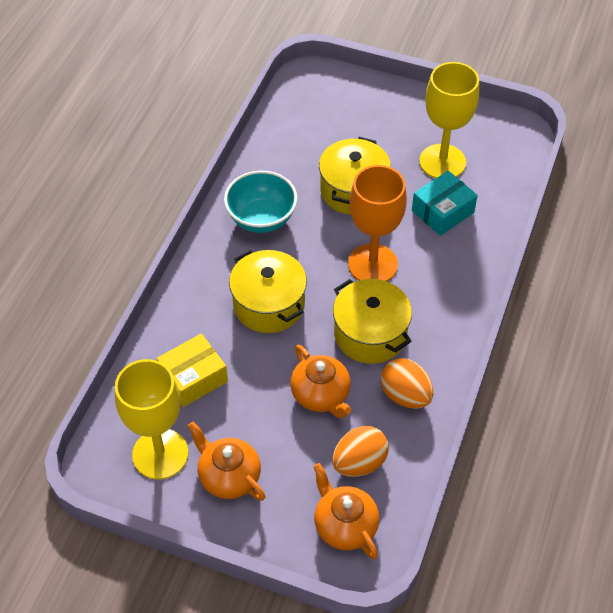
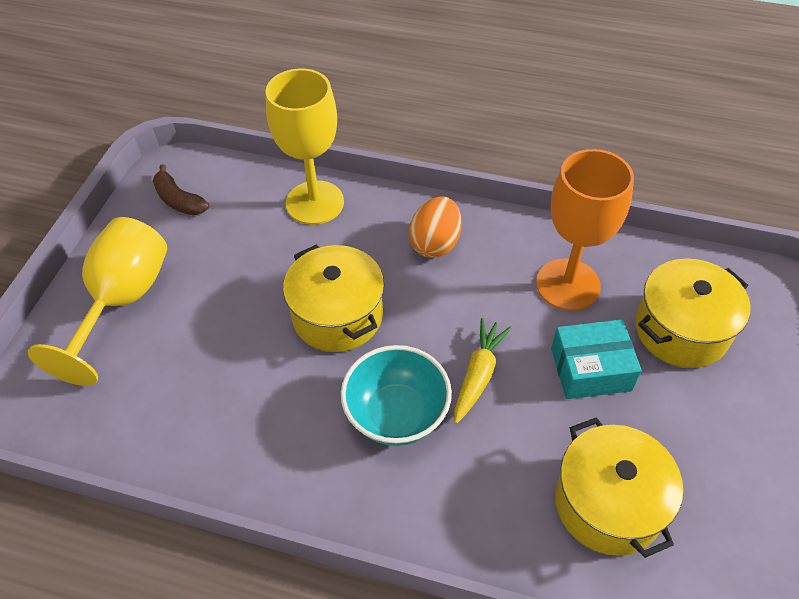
brown banana: 0 -> 1
orange egg: 2 -> 1
orange teapot: 3 -> 0
yellow box: 1 -> 0
yellow carrot: 0 -> 1

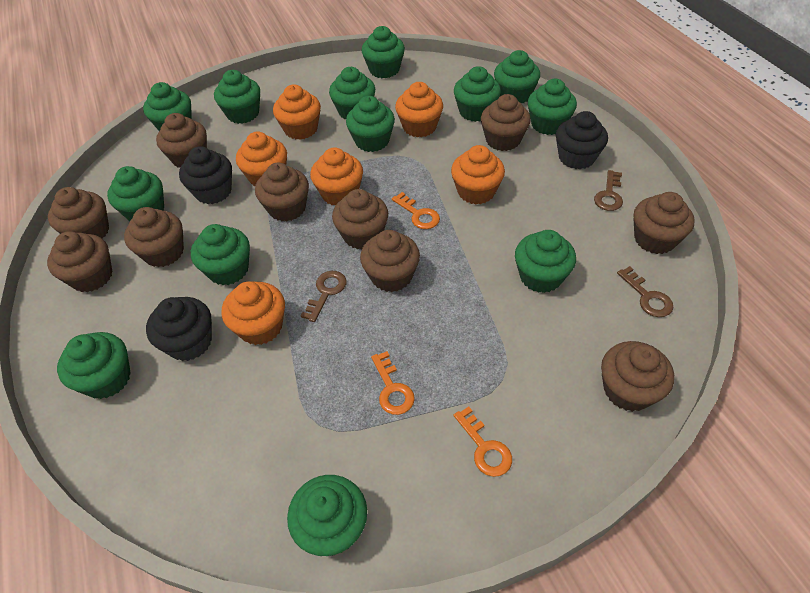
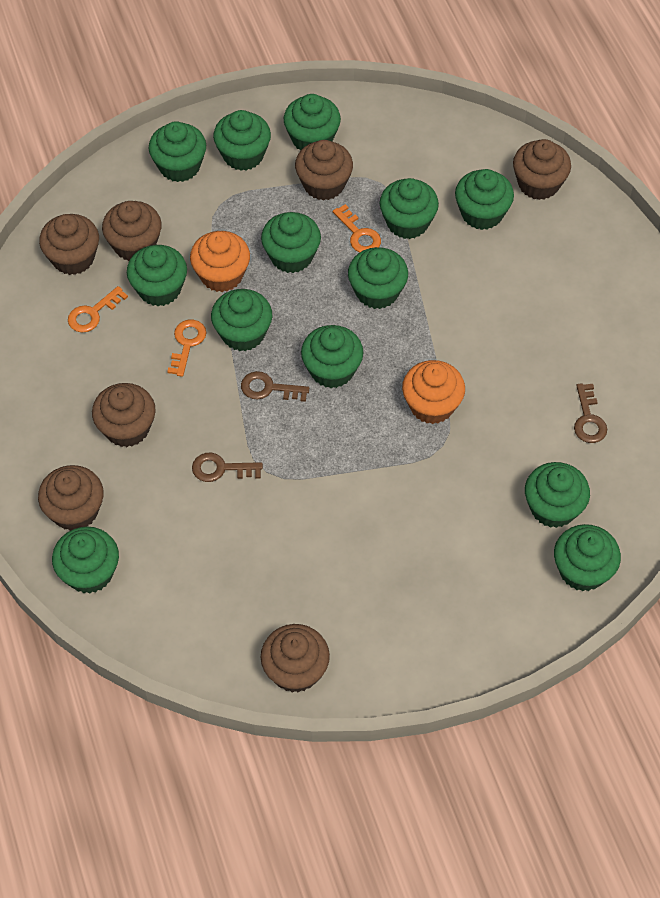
black cupcake: 3 -> 0
brown cupcake: 10 -> 7
orange cupcake: 6 -> 2

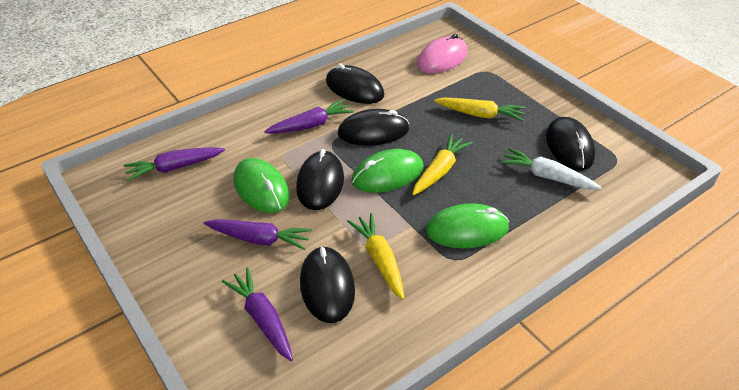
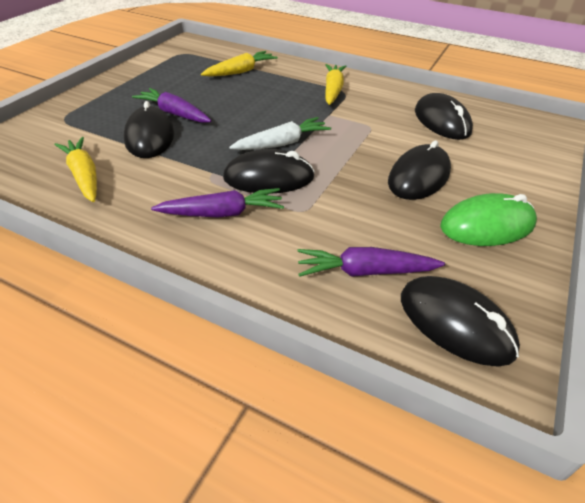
green mouse: 3 -> 1
pink mouse: 1 -> 0
purple carrot: 4 -> 3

Work request: Exact copies of the lines from the one containing "yellow box: 1 -> 0" through the end of the records above are required, with no pictures among them.

Written reply:
yellow box: 1 -> 0
yellow carrot: 0 -> 1

black cupcake: 3 -> 0
brown cupcake: 10 -> 7
orange cupcake: 6 -> 2

green mouse: 3 -> 1
pink mouse: 1 -> 0
purple carrot: 4 -> 3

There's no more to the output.